» Request:
An image-free reproduction of the data below is needed: print it exactly.

####

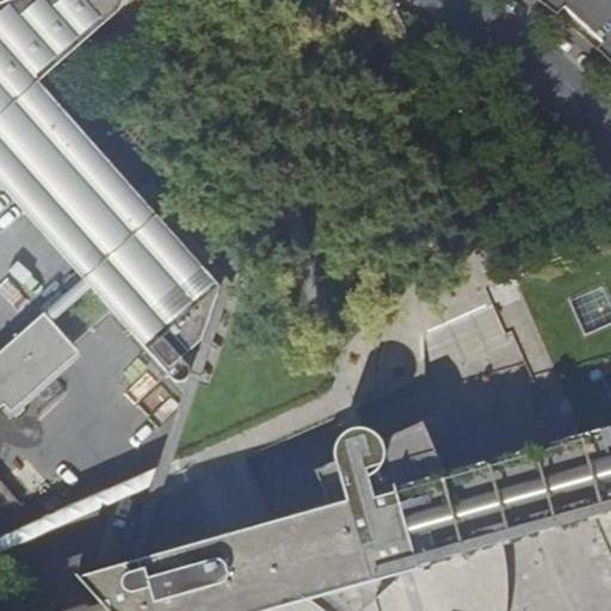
[(0,184),(84,279),(0,353),(0,409),(111,310),(174,381),(183,381),(187,378),(191,374),(190,368),(187,363),(183,358),(202,341),(221,288),(156,214),(147,204),(73,121),(38,82),(85,42),(119,11),(124,2),(124,0),(7,0),(0,2),(0,184)]
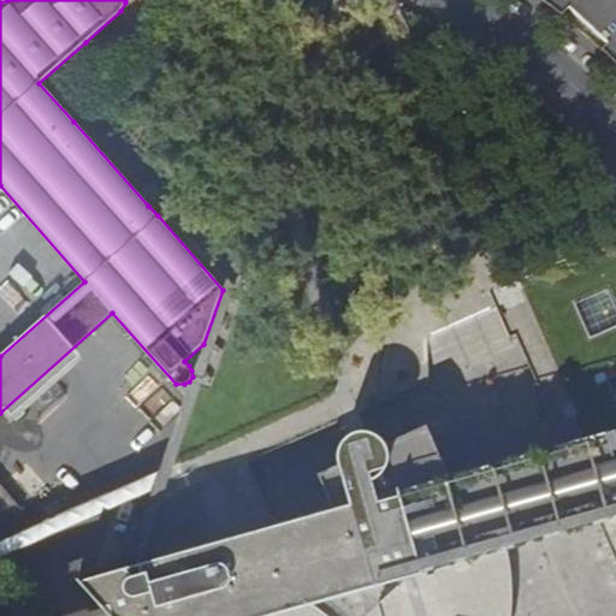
[(542,0),(562,16),(569,7),(561,0),(542,0)]
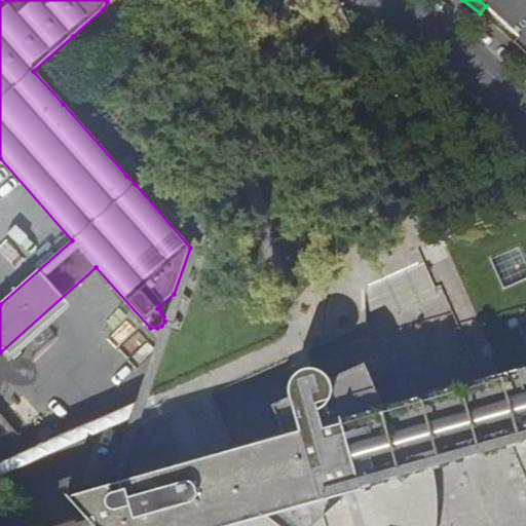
[(525,0),(479,0),(486,6),(519,36),(525,42),(525,0)]
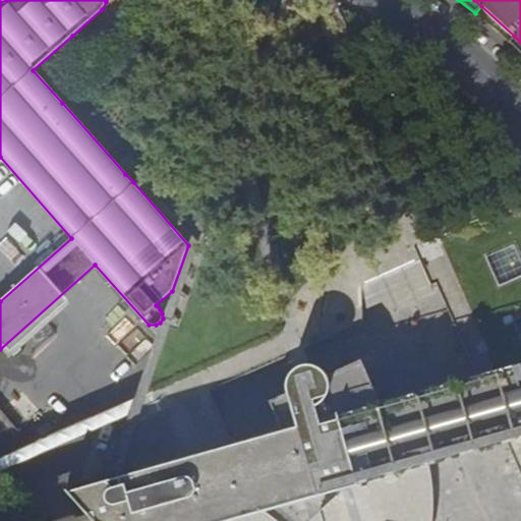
[(520,42),(514,36),(509,42),(520,53),(520,42)]
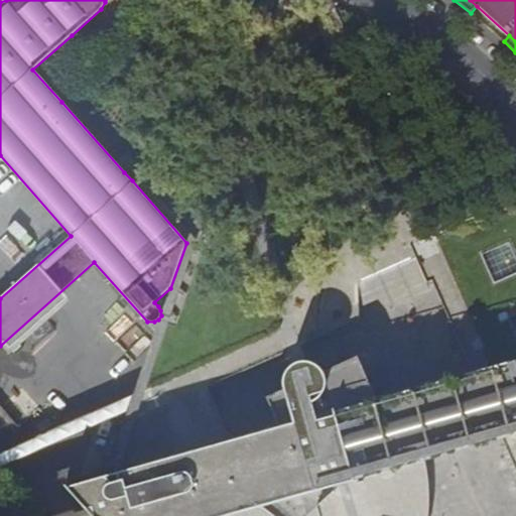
[(515,328),(512,318),(515,315),(515,197),(427,237),(410,244),(426,282),(432,279),(474,374),(480,388),(495,384),(509,434),(515,433),(515,447),(509,452),(515,468),(515,328)]
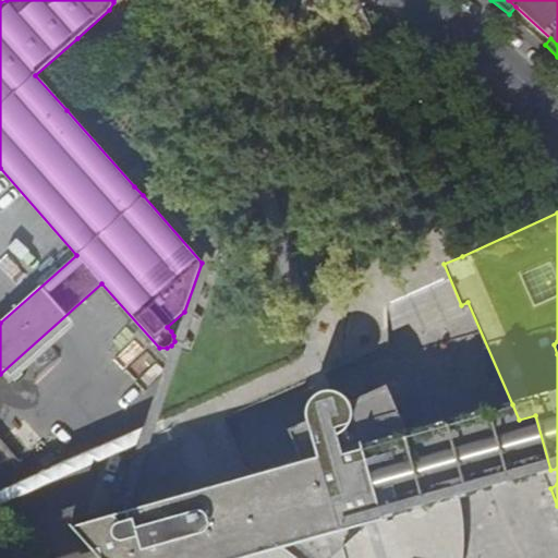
[(290,433),(302,463),(126,512),(129,521),(119,524),(118,521),(114,519),(110,517),(71,528),(93,553),(92,553),(93,557),(244,557),(368,523),(383,519),(459,498),(495,487),(543,473),(550,470),(535,415),(519,420),(512,404),(466,417),(408,434),(388,390),(351,407),(347,401),(342,397),(338,395),(335,393),(330,392),(323,395),(315,397),(310,401),(307,408),(306,414),(306,420),(308,425),(290,433)]
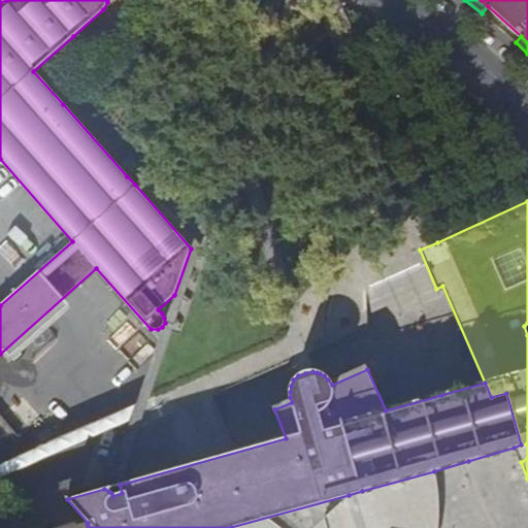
[(0,465),(0,479),(130,422),(136,404),(0,465)]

####

» Answer space:
[(0,184),(84,279),(0,353),(0,409),(111,310),(174,381),(183,381),(187,378),(191,374),(190,368),(187,363),(183,358),(202,341),(221,288),(156,214),(147,204),(73,121),(38,82),(85,42),(119,11),(124,2),(124,0),(7,0),(0,2),(0,184)]
[(542,0),(562,16),(569,7),(561,0),(542,0)]
[(525,0),(479,0),(486,6),(519,36),(525,42),(525,0)]
[(520,42),(514,36),(509,42),(520,53),(520,42)]
[(515,328),(512,318),(515,315),(515,197),(427,237),(410,244),(426,282),(432,279),(474,374),(480,388),(495,384),(509,434),(515,433),(515,447),(509,452),(515,468),(515,328)]
[(290,433),(302,463),(126,512),(129,521),(119,524),(118,521),(114,519),(110,517),(71,528),(93,553),(92,553),(93,557),(244,557),(368,523),(383,519),(459,498),(495,487),(543,473),(550,470),(535,415),(519,420),(512,404),(466,417),(408,434),(388,390),(351,407),(347,401),(342,397),(338,395),(335,393),(330,392),(323,395),(315,397),(310,401),(307,408),(306,414),(306,420),(308,425),(290,433)]
[(0,465),(0,479),(130,422),(136,404),(0,465)]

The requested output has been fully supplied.